PROVIDED ENTRIES:
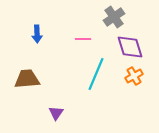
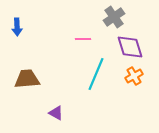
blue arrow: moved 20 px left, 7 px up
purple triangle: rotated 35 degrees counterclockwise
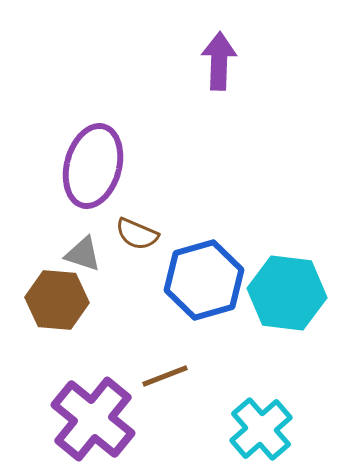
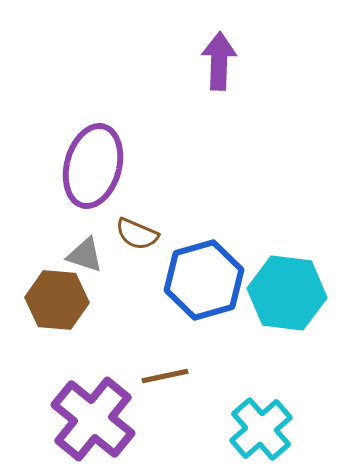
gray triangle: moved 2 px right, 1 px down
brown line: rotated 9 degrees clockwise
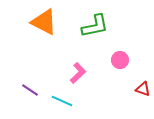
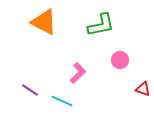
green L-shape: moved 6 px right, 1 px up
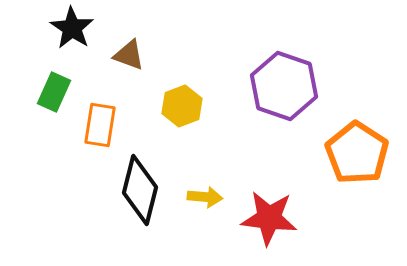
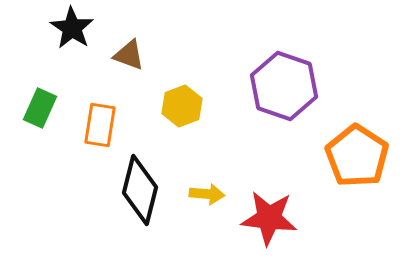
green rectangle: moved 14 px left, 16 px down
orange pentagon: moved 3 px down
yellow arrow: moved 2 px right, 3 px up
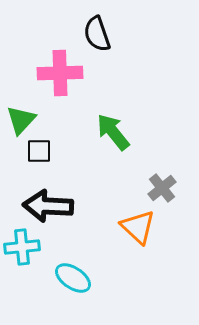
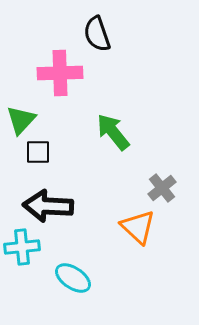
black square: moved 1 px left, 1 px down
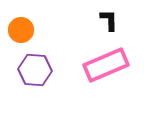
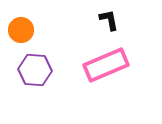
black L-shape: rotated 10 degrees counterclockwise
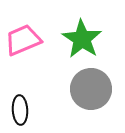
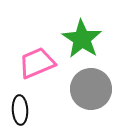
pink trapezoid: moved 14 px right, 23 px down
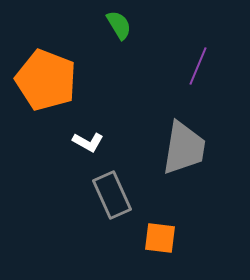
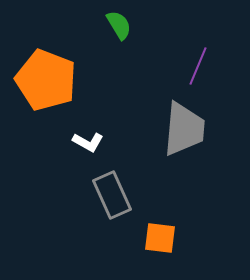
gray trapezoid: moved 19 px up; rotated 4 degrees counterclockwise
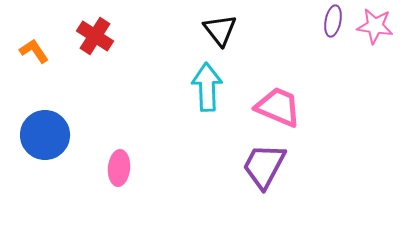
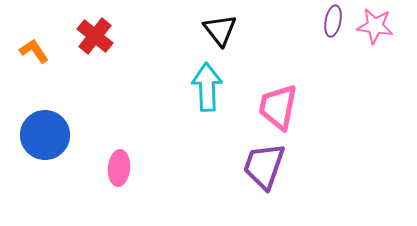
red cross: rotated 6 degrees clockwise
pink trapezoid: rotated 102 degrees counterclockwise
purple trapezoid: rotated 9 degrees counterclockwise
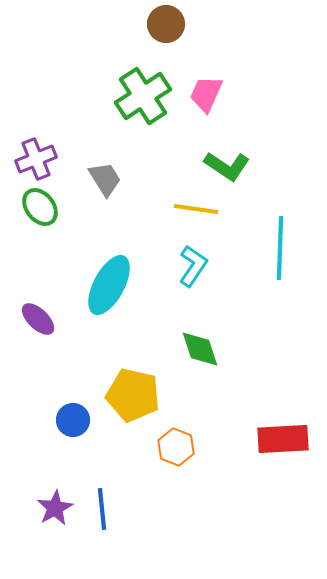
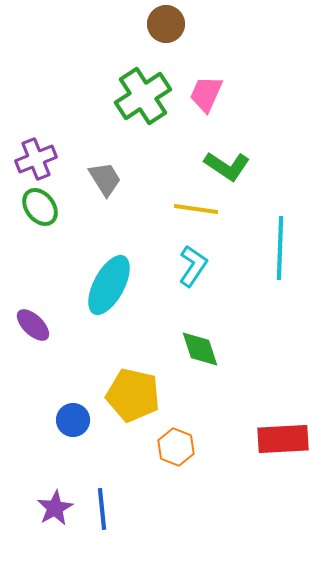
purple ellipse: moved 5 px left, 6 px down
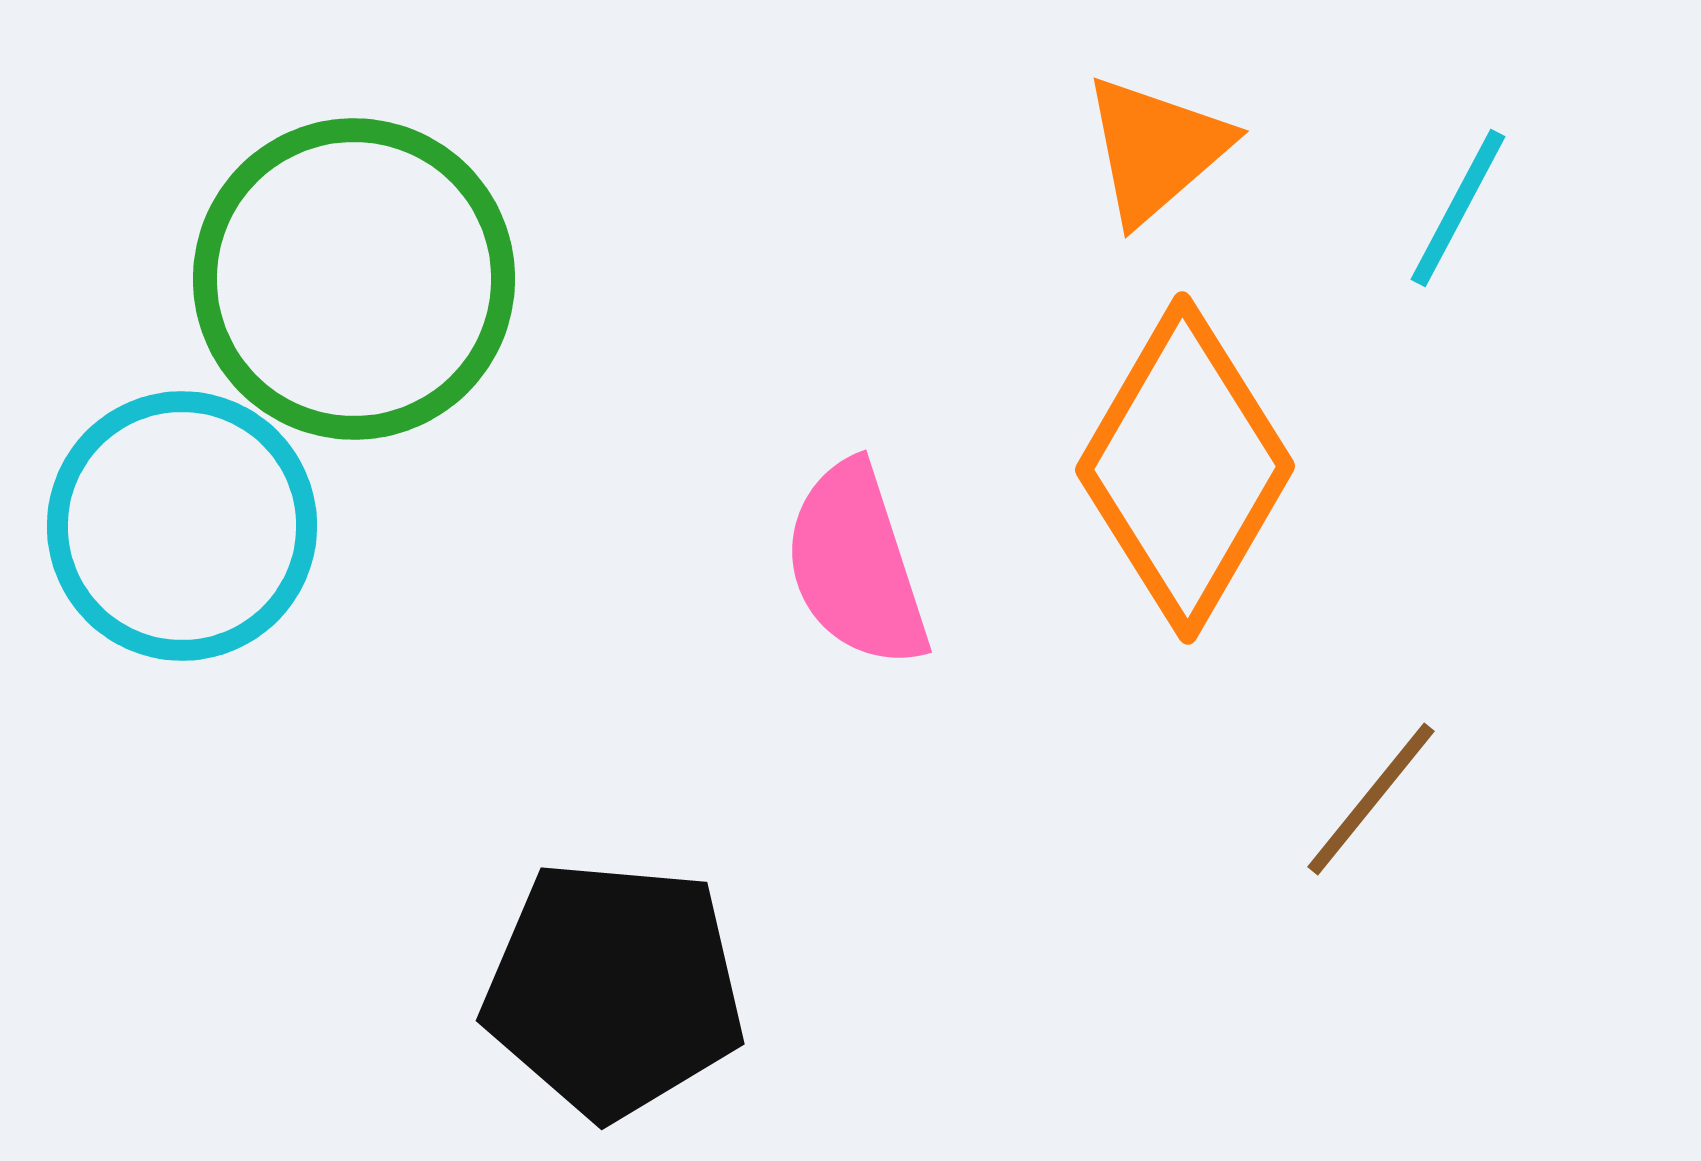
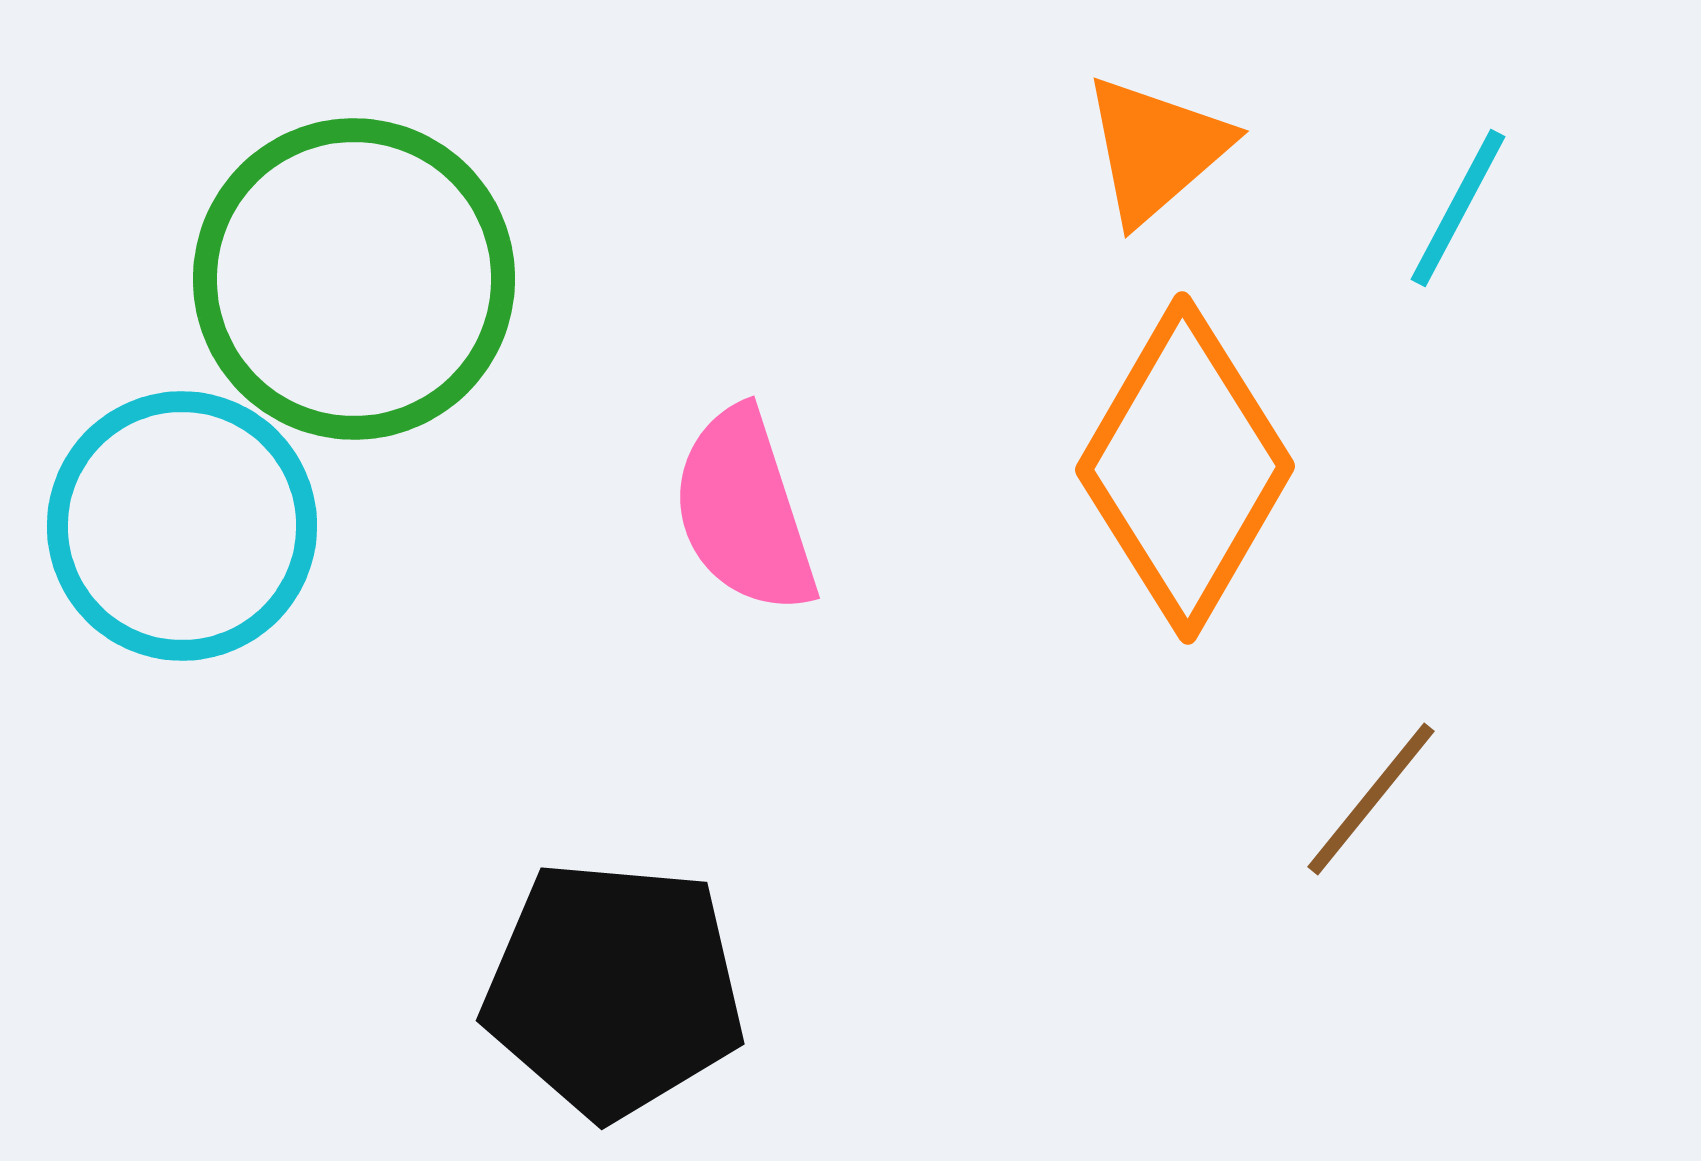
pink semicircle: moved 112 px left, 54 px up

==

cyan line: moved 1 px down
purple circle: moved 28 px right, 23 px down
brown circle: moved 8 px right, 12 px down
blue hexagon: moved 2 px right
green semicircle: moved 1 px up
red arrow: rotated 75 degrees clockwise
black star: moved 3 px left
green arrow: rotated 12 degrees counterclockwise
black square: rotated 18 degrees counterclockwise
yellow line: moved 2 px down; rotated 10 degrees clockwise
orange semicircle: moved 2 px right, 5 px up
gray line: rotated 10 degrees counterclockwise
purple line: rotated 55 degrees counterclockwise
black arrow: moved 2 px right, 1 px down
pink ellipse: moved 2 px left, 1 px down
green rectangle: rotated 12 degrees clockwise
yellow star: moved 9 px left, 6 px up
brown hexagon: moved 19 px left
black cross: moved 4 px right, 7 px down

---

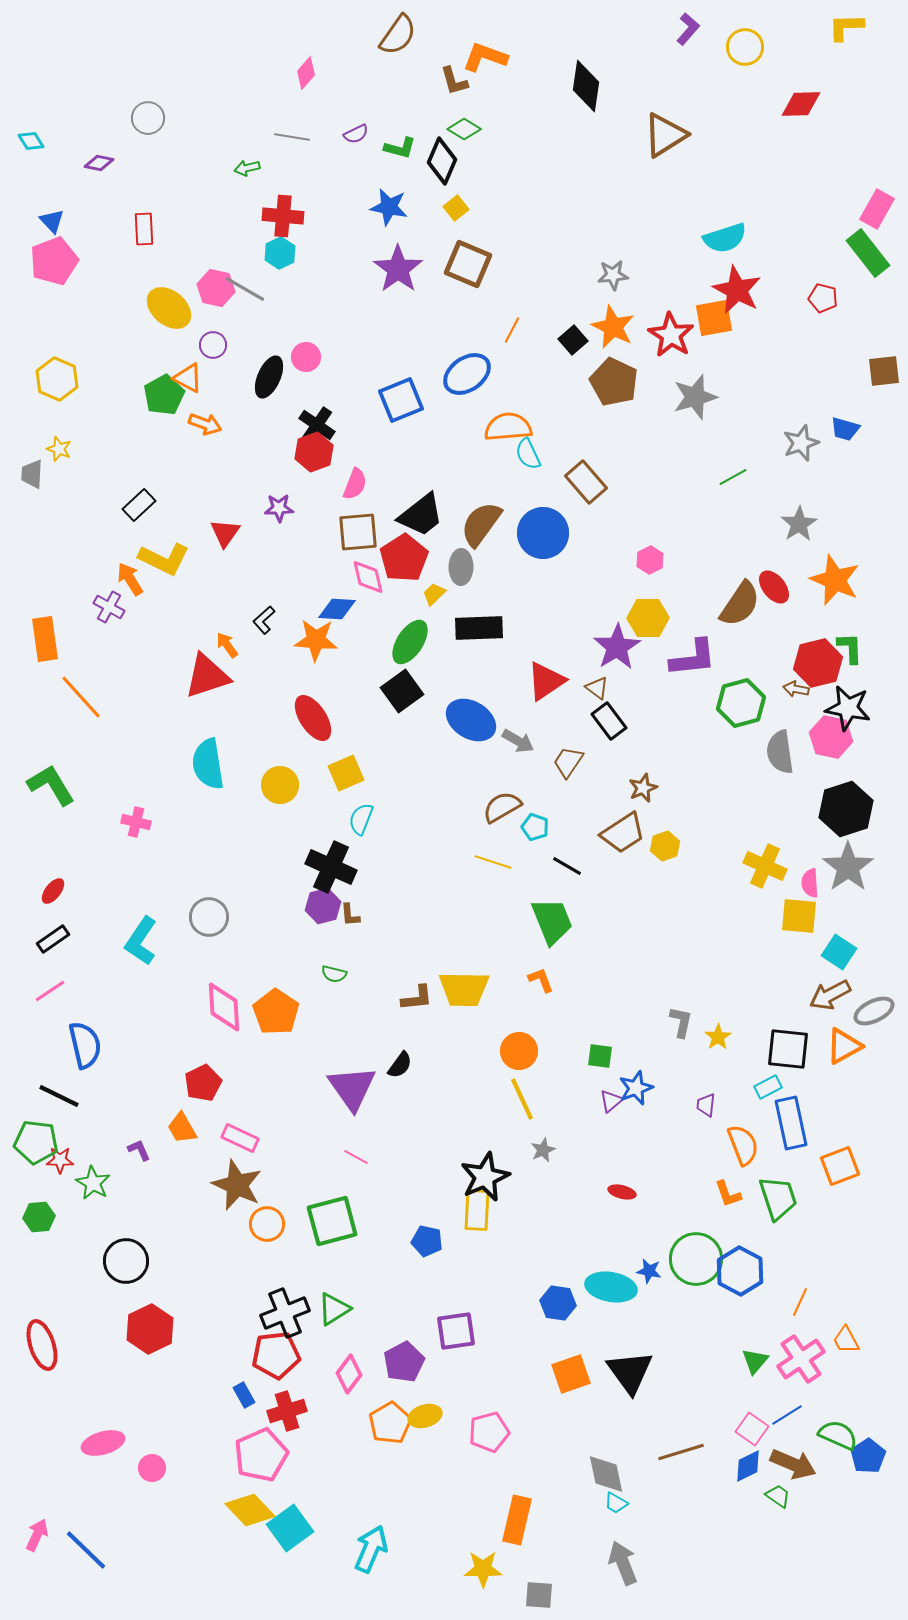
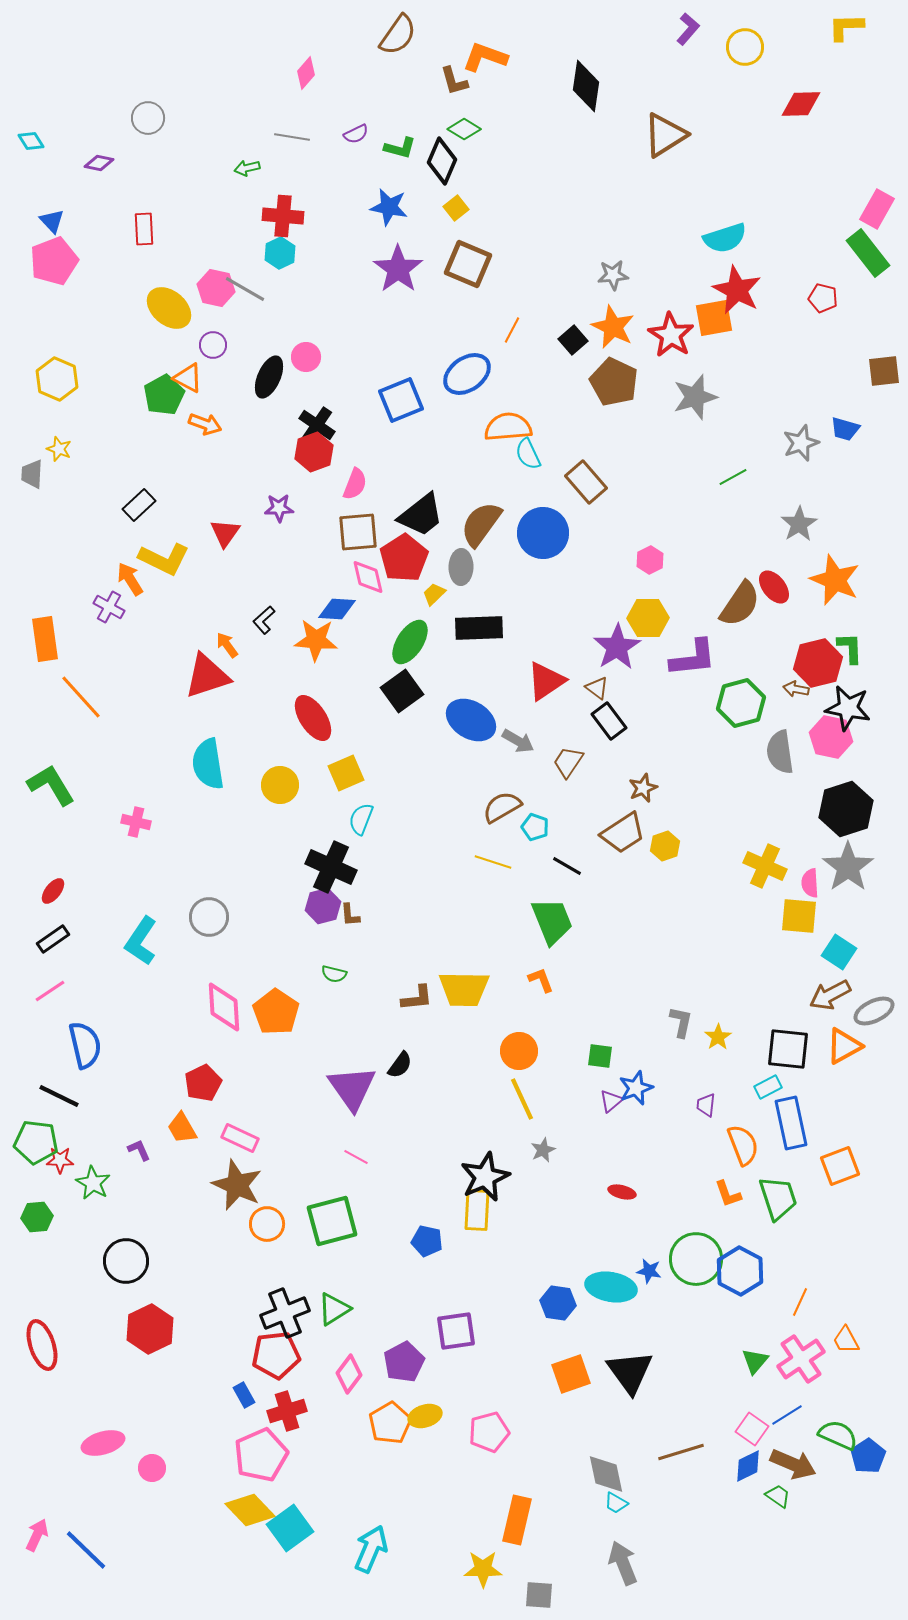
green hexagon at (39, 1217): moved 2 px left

HOW TO COMPLETE THIS TASK: Could you transcribe the entries above word for word, from the line with "brown circle: moved 8 px right, 12 px down" down to the line with "green arrow: rotated", keeping both?

RESPONSE TO THE EXERCISE:
brown circle: moved 8 px right, 12 px down
blue hexagon: moved 2 px right
green semicircle: moved 1 px up
red arrow: rotated 75 degrees clockwise
black star: moved 3 px left
green arrow: rotated 12 degrees counterclockwise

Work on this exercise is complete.